BEGIN Data for review

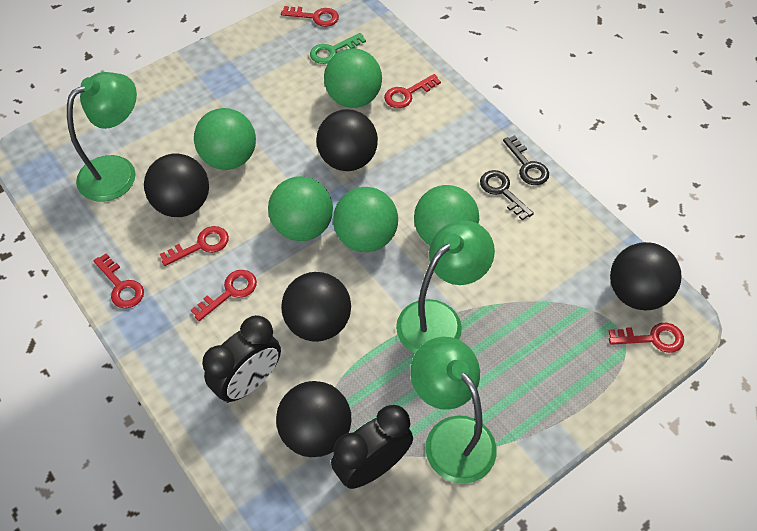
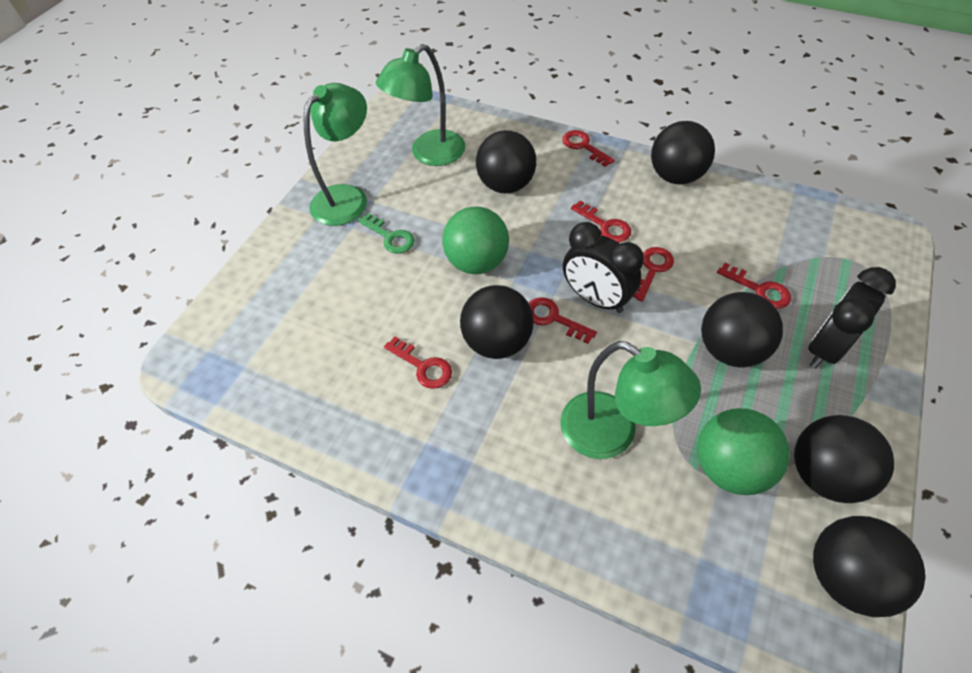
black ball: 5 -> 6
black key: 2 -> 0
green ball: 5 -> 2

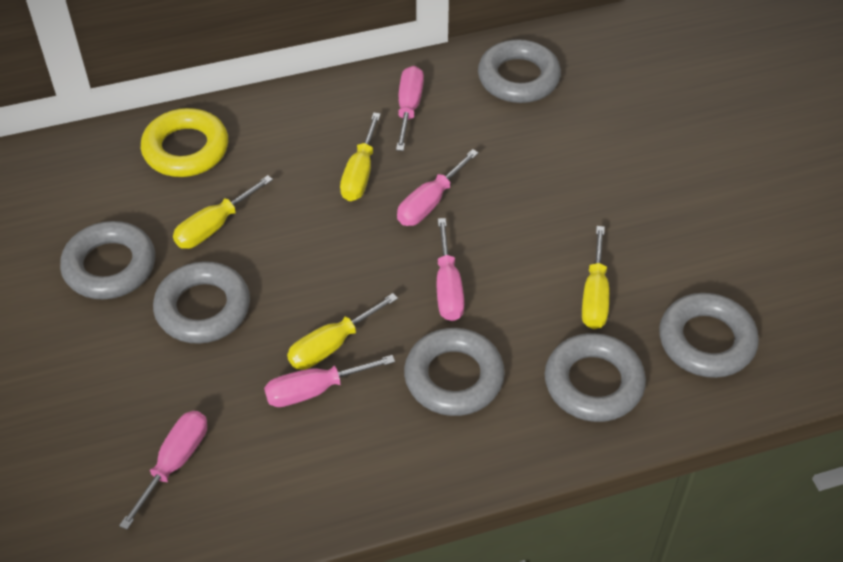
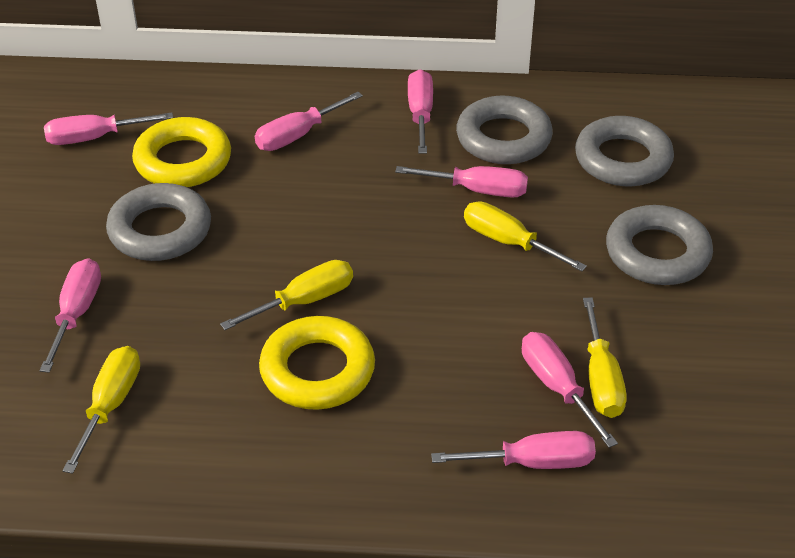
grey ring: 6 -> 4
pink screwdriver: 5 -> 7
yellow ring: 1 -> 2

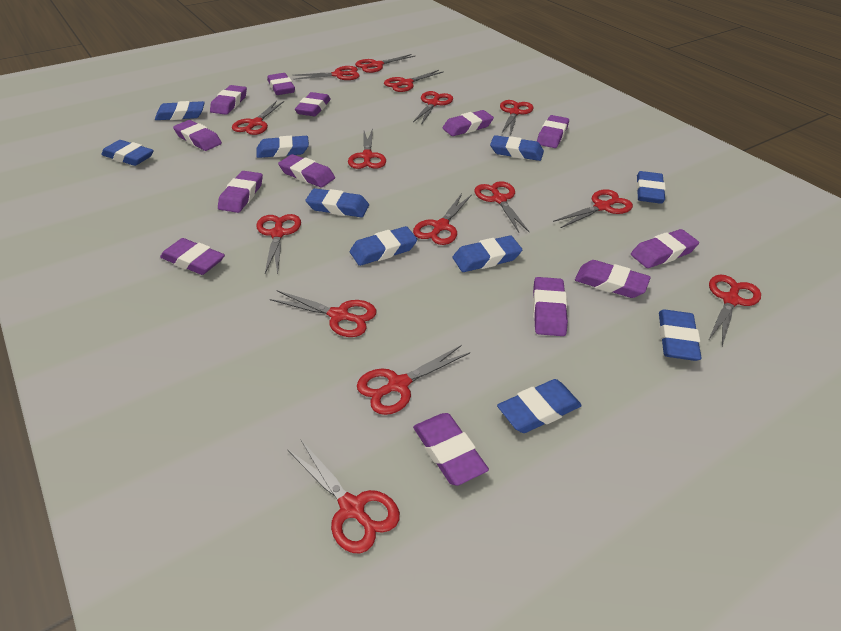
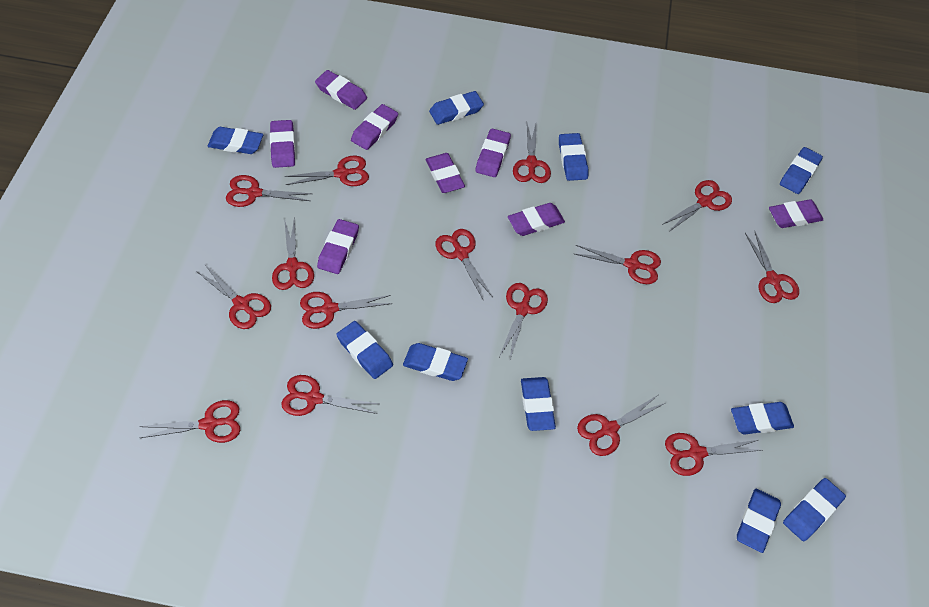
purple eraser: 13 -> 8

END Data for review

Task details:
Your task is to retype the records above in full and exactly, omitting the pictures.

Exercise result:
black ball: 5 -> 6
black key: 2 -> 0
green ball: 5 -> 2

grey ring: 6 -> 4
pink screwdriver: 5 -> 7
yellow ring: 1 -> 2

purple eraser: 13 -> 8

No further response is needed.